YOUR TASK => Look through the records and copy each line with the string "diode" in it.
┄┄┄┄┄┄
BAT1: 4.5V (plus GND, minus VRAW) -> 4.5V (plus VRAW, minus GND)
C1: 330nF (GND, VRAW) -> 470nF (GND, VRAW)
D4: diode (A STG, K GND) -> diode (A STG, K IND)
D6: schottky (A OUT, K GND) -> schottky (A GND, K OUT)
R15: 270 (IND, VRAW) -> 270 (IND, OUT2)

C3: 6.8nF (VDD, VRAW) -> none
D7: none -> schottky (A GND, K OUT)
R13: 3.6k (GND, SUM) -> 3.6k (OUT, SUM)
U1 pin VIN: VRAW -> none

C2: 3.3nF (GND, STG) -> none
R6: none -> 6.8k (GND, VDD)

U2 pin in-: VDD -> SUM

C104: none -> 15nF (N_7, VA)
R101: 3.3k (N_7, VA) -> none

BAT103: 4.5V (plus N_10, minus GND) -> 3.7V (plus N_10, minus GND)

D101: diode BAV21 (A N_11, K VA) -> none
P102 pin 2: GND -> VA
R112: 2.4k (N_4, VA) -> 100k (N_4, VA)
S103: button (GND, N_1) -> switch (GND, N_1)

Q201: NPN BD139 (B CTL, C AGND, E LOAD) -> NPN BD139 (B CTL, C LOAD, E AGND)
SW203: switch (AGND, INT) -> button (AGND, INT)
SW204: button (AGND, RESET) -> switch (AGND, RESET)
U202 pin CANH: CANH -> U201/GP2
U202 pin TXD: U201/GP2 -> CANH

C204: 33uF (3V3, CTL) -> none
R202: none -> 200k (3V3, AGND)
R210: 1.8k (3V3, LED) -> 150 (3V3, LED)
┄┄┄┄┄┄
REPLY TO THE EXERCISE =>
D4: diode (A STG, K GND) -> diode (A STG, K IND)
D101: diode BAV21 (A N_11, K VA) -> none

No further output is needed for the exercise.